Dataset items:

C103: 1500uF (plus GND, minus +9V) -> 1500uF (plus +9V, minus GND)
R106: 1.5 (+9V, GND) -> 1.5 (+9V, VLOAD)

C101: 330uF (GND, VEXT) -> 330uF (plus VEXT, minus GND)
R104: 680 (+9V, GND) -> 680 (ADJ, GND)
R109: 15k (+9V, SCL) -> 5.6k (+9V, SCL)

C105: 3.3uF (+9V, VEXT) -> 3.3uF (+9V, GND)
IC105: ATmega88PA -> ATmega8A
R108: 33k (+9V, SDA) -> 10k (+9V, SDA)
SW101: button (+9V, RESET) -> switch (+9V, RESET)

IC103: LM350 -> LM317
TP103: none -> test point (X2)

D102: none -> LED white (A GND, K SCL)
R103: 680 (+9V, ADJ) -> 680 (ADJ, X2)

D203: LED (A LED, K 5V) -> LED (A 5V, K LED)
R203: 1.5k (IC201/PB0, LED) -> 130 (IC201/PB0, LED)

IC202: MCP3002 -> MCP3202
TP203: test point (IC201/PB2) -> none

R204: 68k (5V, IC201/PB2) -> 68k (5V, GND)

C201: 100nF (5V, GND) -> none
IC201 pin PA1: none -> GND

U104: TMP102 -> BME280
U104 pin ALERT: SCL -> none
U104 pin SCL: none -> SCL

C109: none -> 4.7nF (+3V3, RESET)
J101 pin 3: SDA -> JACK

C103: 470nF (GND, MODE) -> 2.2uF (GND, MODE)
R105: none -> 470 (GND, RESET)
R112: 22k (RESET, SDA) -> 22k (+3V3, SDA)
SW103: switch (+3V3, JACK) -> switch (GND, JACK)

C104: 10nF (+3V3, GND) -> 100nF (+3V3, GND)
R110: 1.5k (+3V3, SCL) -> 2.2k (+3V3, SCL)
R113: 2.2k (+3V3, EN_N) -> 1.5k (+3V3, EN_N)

> **Exercise prompt**
All the records above must be transcribed without a single change to any word.

> **Answer**
C103: 1500uF (plus GND, minus +9V) -> 1500uF (plus +9V, minus GND)
R106: 1.5 (+9V, GND) -> 1.5 (+9V, VLOAD)

C101: 330uF (GND, VEXT) -> 330uF (plus VEXT, minus GND)
R104: 680 (+9V, GND) -> 680 (ADJ, GND)
R109: 15k (+9V, SCL) -> 5.6k (+9V, SCL)

C105: 3.3uF (+9V, VEXT) -> 3.3uF (+9V, GND)
IC105: ATmega88PA -> ATmega8A
R108: 33k (+9V, SDA) -> 10k (+9V, SDA)
SW101: button (+9V, RESET) -> switch (+9V, RESET)

IC103: LM350 -> LM317
TP103: none -> test point (X2)

D102: none -> LED white (A GND, K SCL)
R103: 680 (+9V, ADJ) -> 680 (ADJ, X2)

D203: LED (A LED, K 5V) -> LED (A 5V, K LED)
R203: 1.5k (IC201/PB0, LED) -> 130 (IC201/PB0, LED)

IC202: MCP3002 -> MCP3202
TP203: test point (IC201/PB2) -> none

R204: 68k (5V, IC201/PB2) -> 68k (5V, GND)

C201: 100nF (5V, GND) -> none
IC201 pin PA1: none -> GND

U104: TMP102 -> BME280
U104 pin ALERT: SCL -> none
U104 pin SCL: none -> SCL

C109: none -> 4.7nF (+3V3, RESET)
J101 pin 3: SDA -> JACK

C103: 470nF (GND, MODE) -> 2.2uF (GND, MODE)
R105: none -> 470 (GND, RESET)
R112: 22k (RESET, SDA) -> 22k (+3V3, SDA)
SW103: switch (+3V3, JACK) -> switch (GND, JACK)

C104: 10nF (+3V3, GND) -> 100nF (+3V3, GND)
R110: 1.5k (+3V3, SCL) -> 2.2k (+3V3, SCL)
R113: 2.2k (+3V3, EN_N) -> 1.5k (+3V3, EN_N)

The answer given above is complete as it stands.